- _ASSIGNMENT_: Identify each line in the records below that contains the word "SONAR", and copy it.

Start of PROVIDED ENTRIES

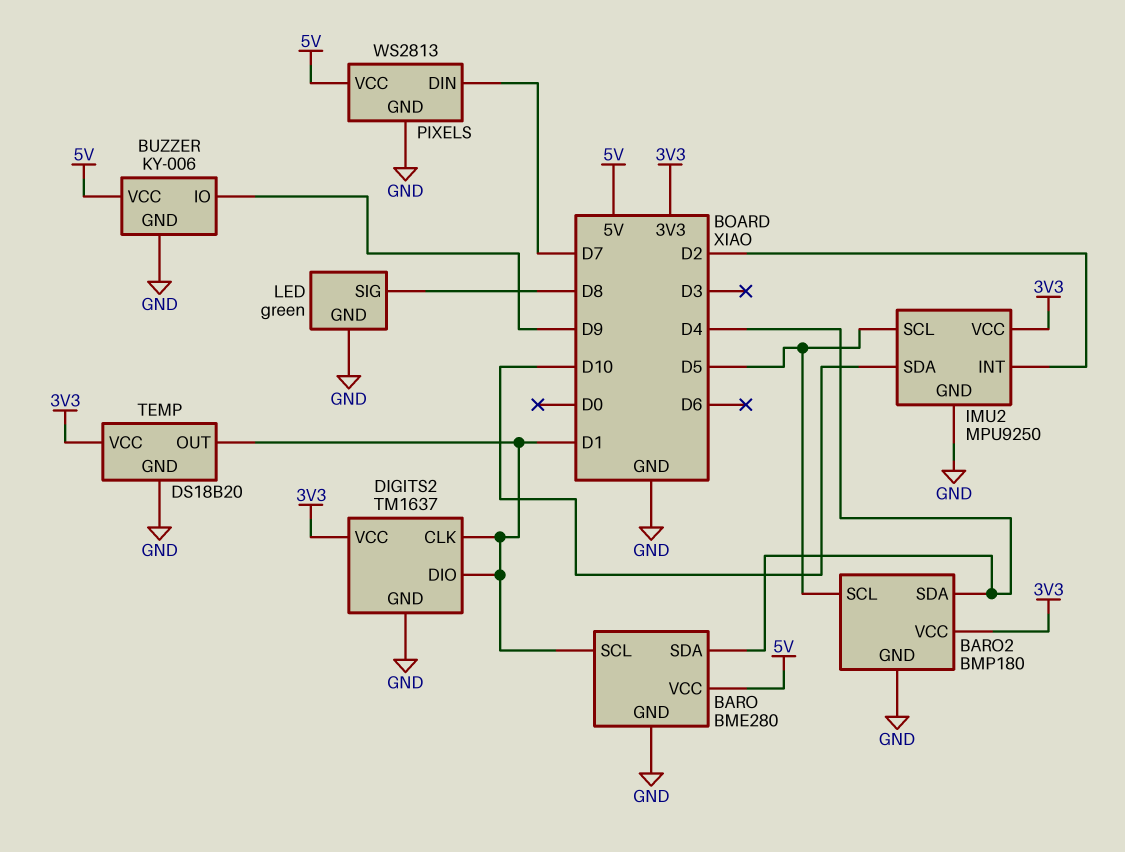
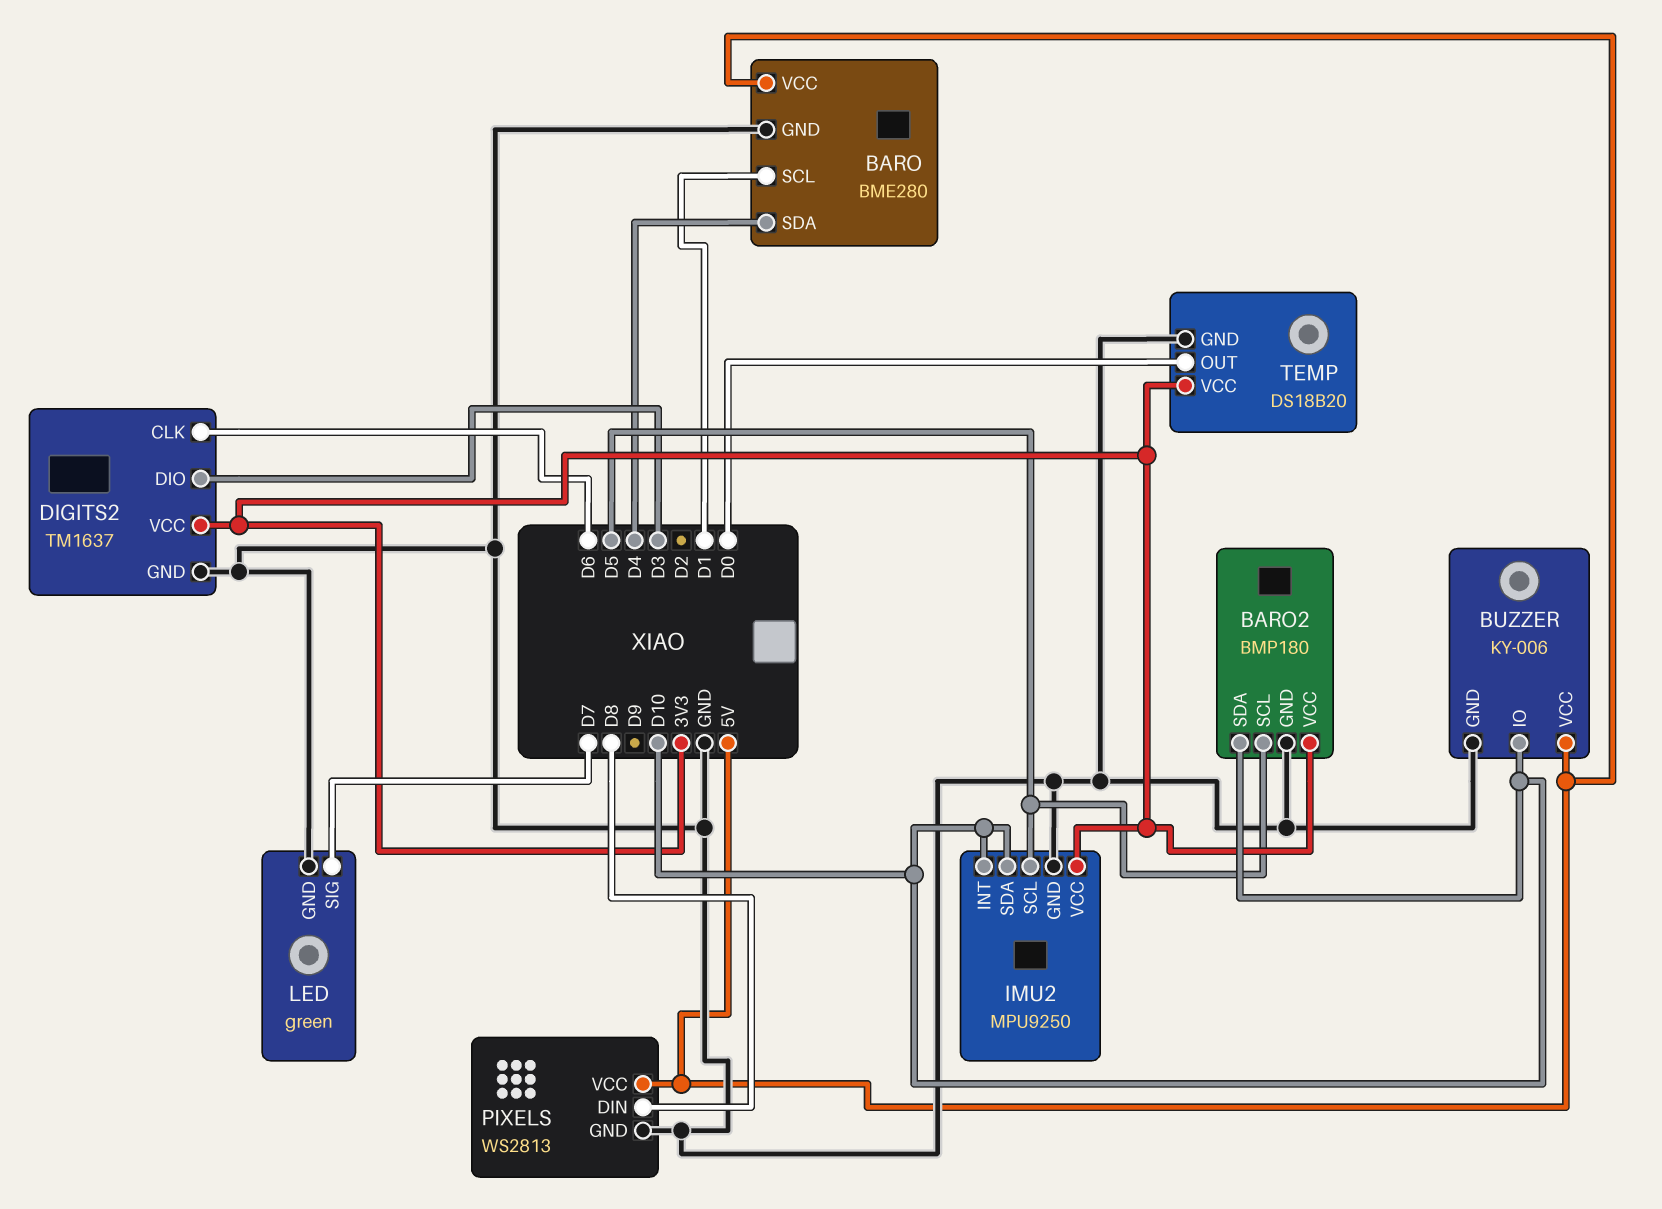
BARO2 pin SDA: D4 -> D10
BUZZER pin IO: D9 -> D10
DIGITS2 pin CLK: D1 -> D6
DIGITS2 pin DIO: D1 -> D3
IMU2 pin INT: D2 -> D10
LED pin SIG: D8 -> D7
PIXELS pin DIN: D7 -> D8
TEMP pin OUT: D1 -> D0

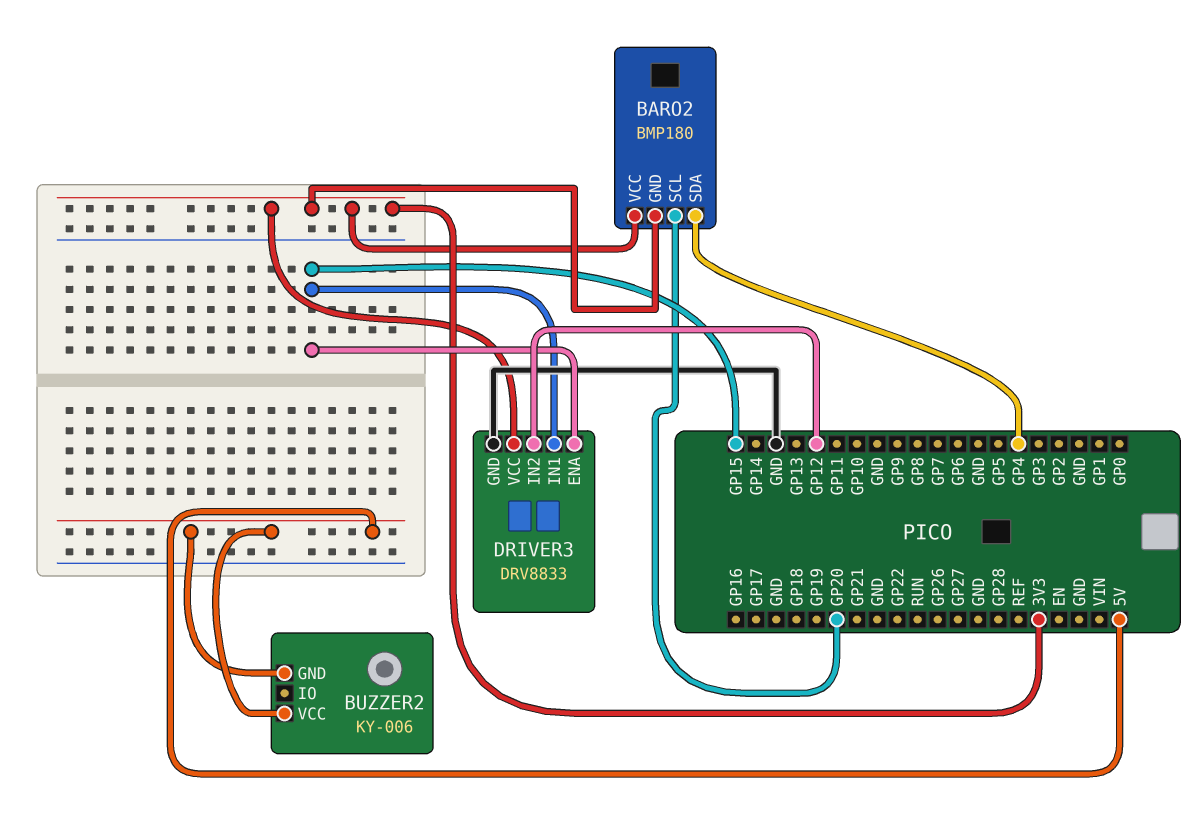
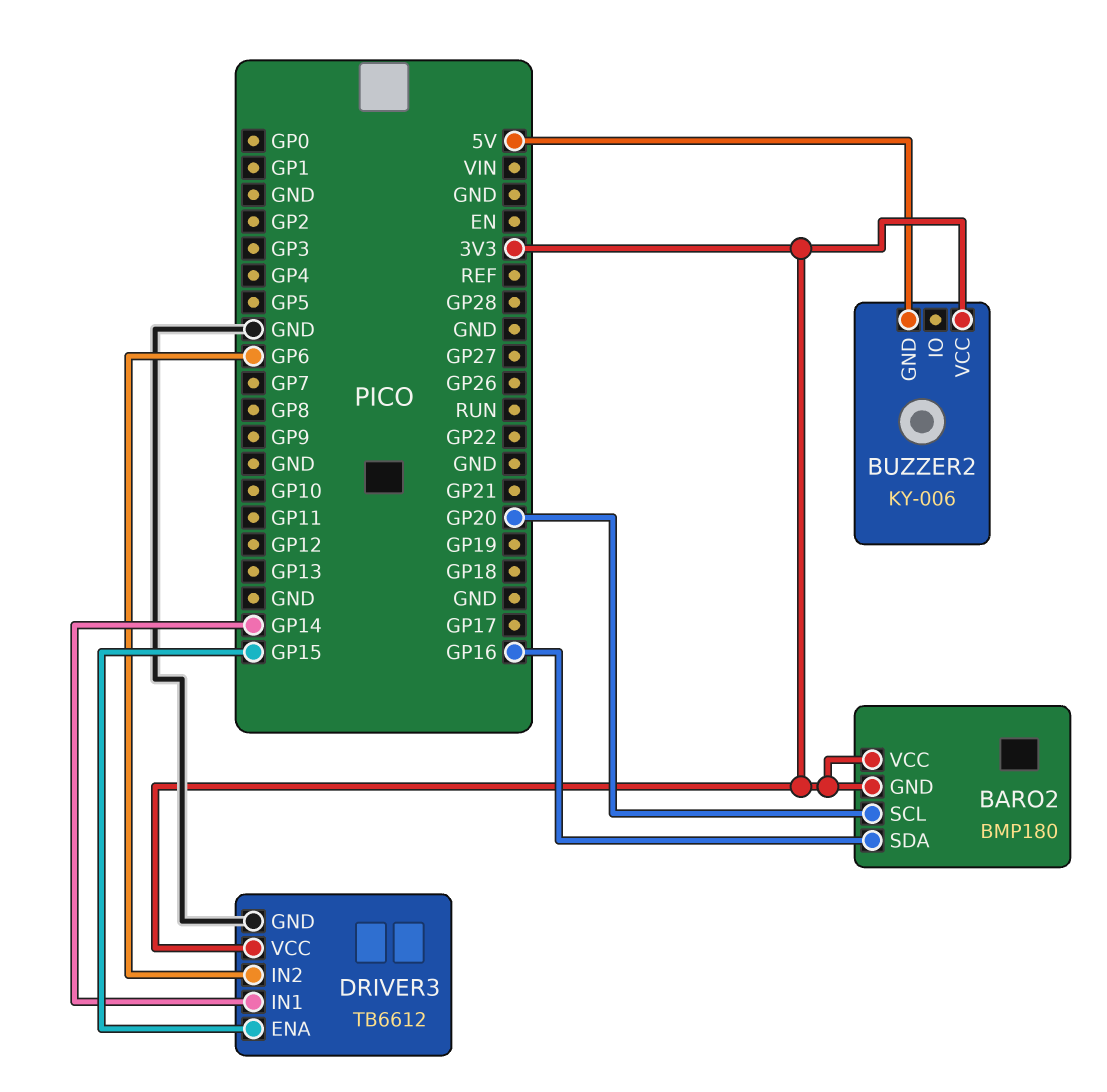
BARO2 pin SDA: GP4 -> GP16
BUZZER2 pin VCC: 5V -> 3V3
DRIVER3: DRV8833 -> TB6612
DRIVER3 pin IN1: GP15 -> GP14
DRIVER3 pin IN2: GP12 -> GP6

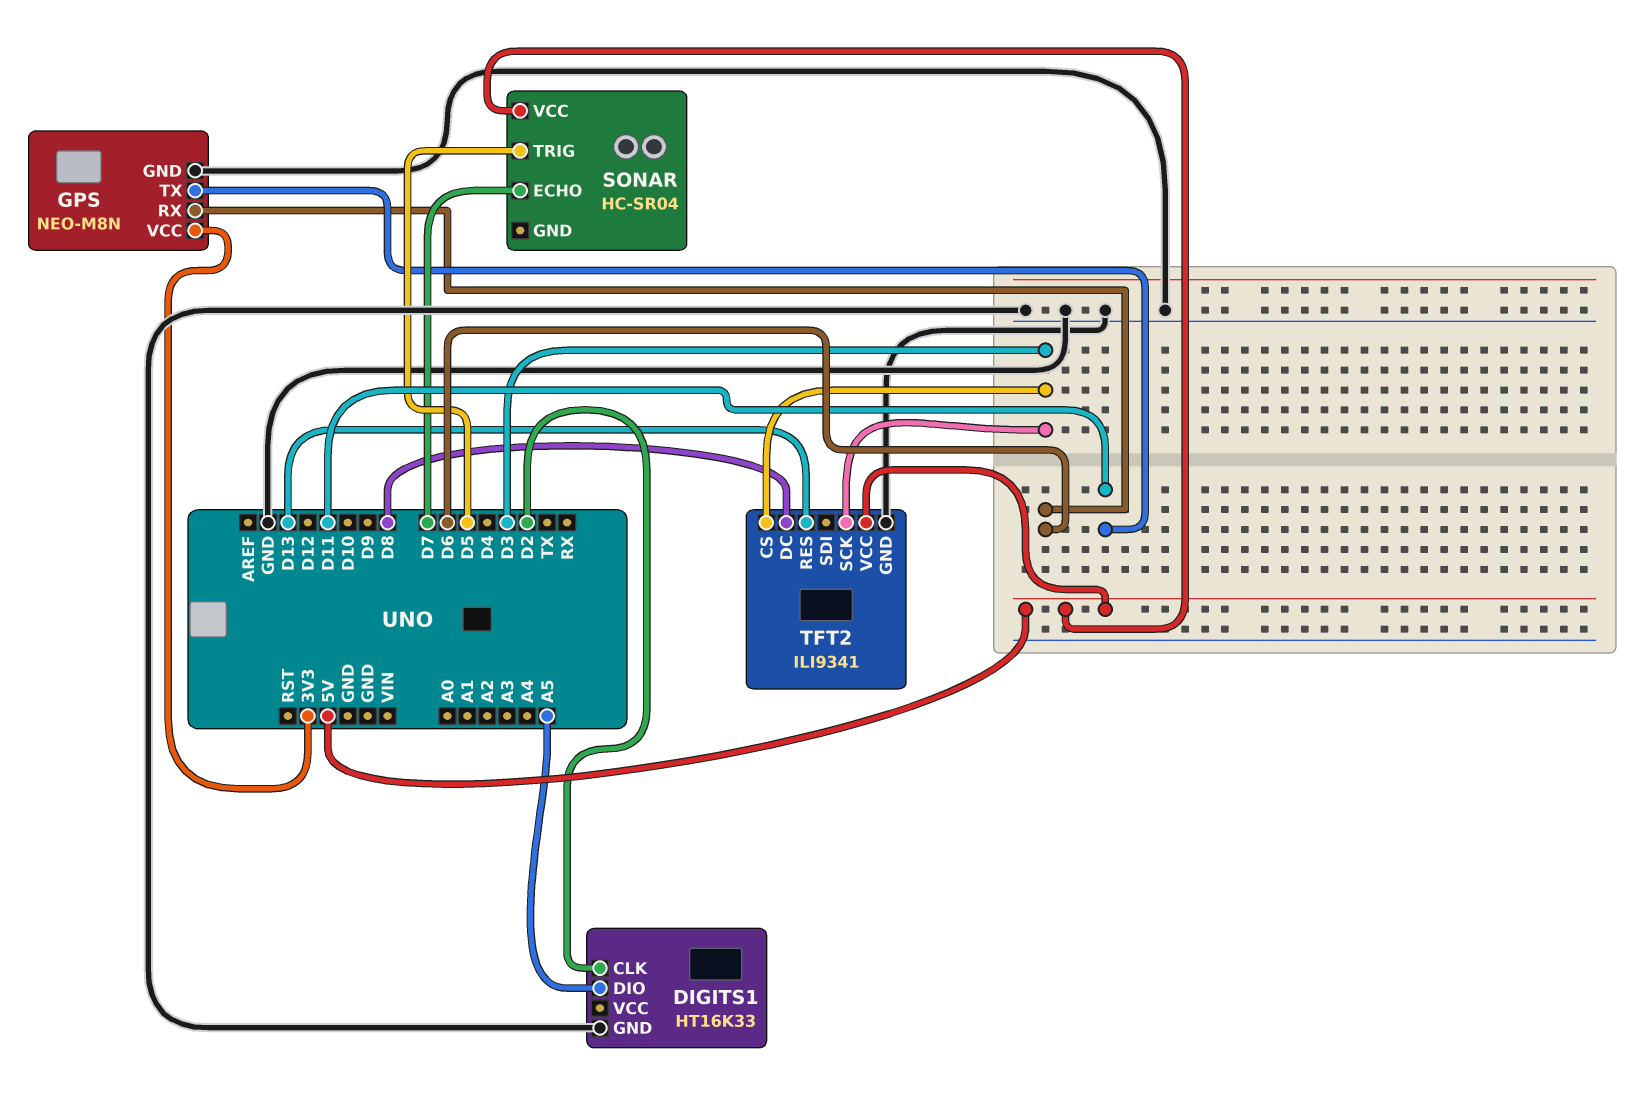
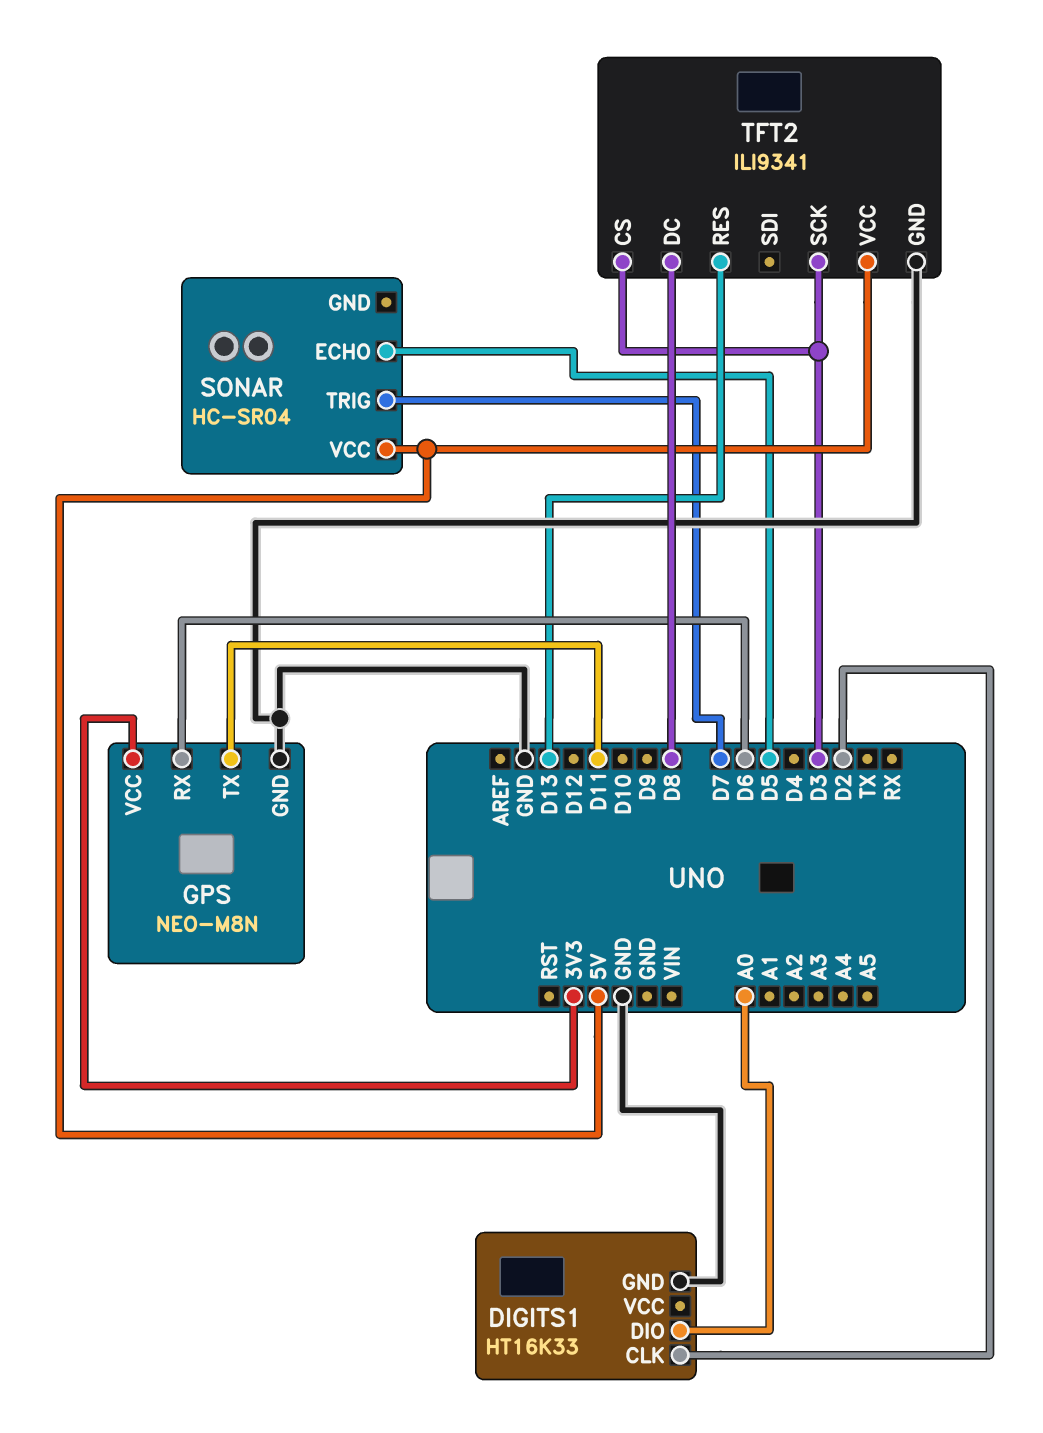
DIGITS1 pin DIO: A5 -> A0
SONAR pin ECHO: D7 -> D5
SONAR pin TRIG: D5 -> D7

End of PROVIDED ENTRIES

- _YOUR RESPONSE_:
SONAR pin ECHO: D7 -> D5
SONAR pin TRIG: D5 -> D7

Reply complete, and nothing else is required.